**PROBLEM DESCRIPTION**
Once you find the line that contains "(681, 167) = (170, 298): red robot -> none", transcribe it and each line after it through the end of the listing, exactly as written.

————————

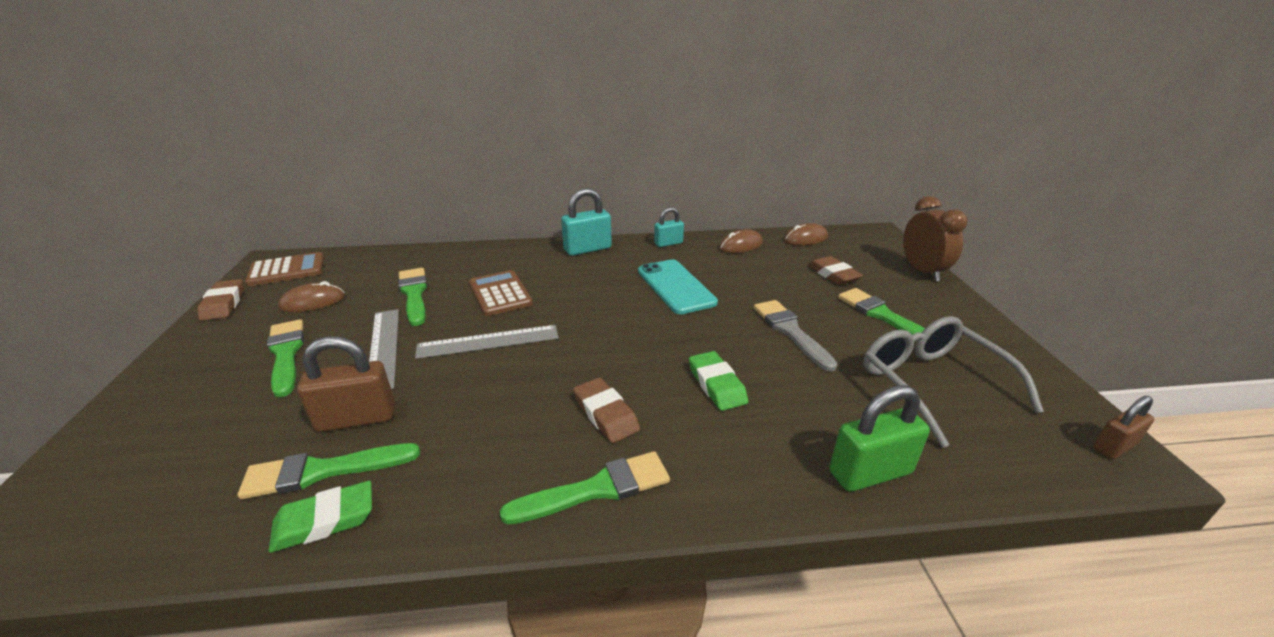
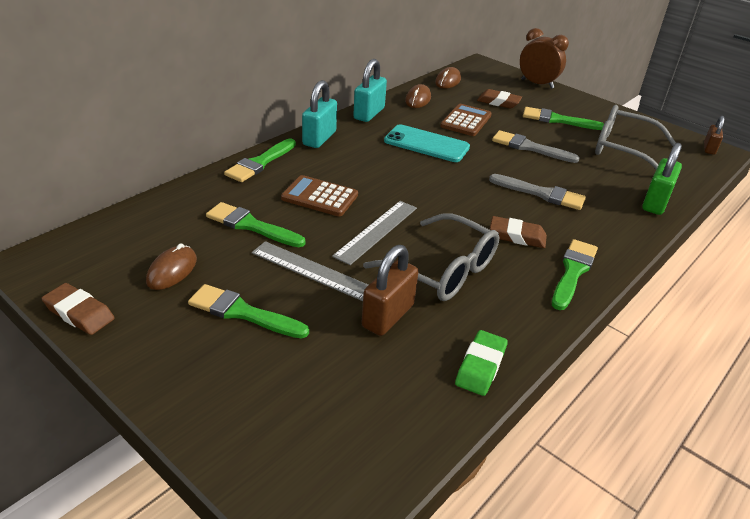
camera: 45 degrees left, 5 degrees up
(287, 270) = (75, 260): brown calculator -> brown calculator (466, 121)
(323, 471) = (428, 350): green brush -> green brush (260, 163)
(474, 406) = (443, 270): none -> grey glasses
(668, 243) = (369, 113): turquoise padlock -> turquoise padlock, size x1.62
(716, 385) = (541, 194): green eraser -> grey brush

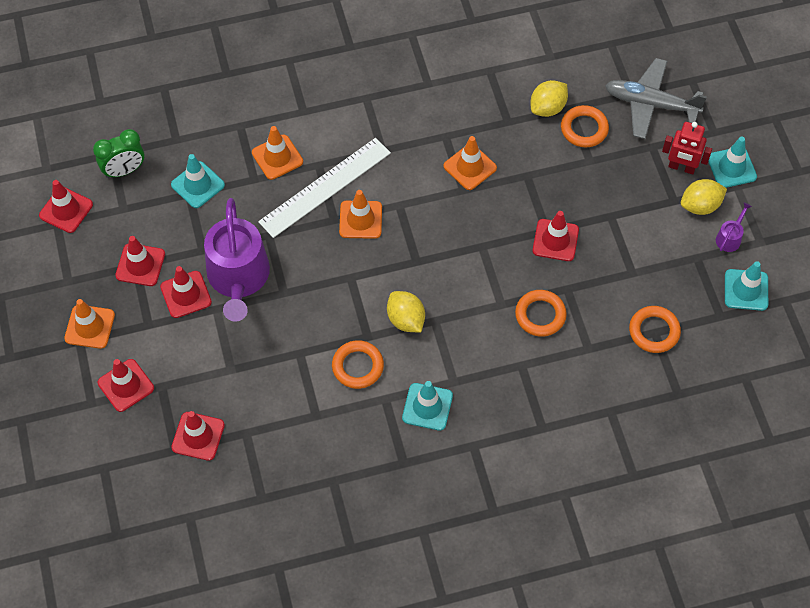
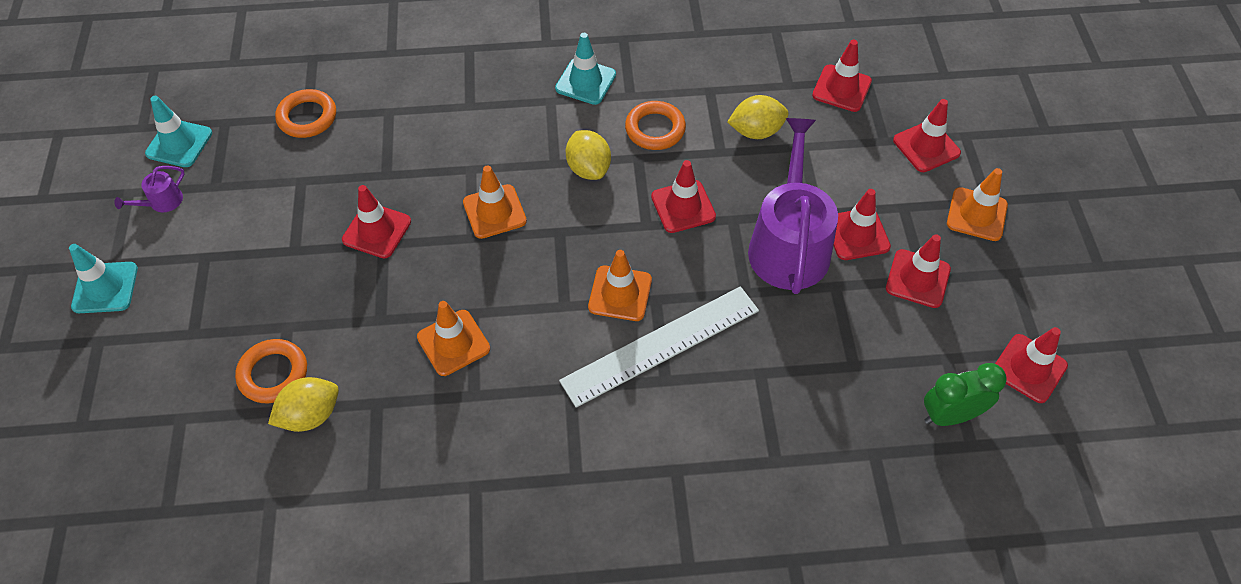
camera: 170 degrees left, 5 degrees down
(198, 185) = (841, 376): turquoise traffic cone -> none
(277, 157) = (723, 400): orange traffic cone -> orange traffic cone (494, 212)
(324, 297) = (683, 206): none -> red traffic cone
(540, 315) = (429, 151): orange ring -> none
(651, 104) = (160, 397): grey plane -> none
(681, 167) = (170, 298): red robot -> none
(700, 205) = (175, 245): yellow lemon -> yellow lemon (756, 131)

————————

**RESPONSE TO THE EXERCISE**
(681, 167) = (170, 298): red robot -> none
(700, 205) = (175, 245): yellow lemon -> yellow lemon (756, 131)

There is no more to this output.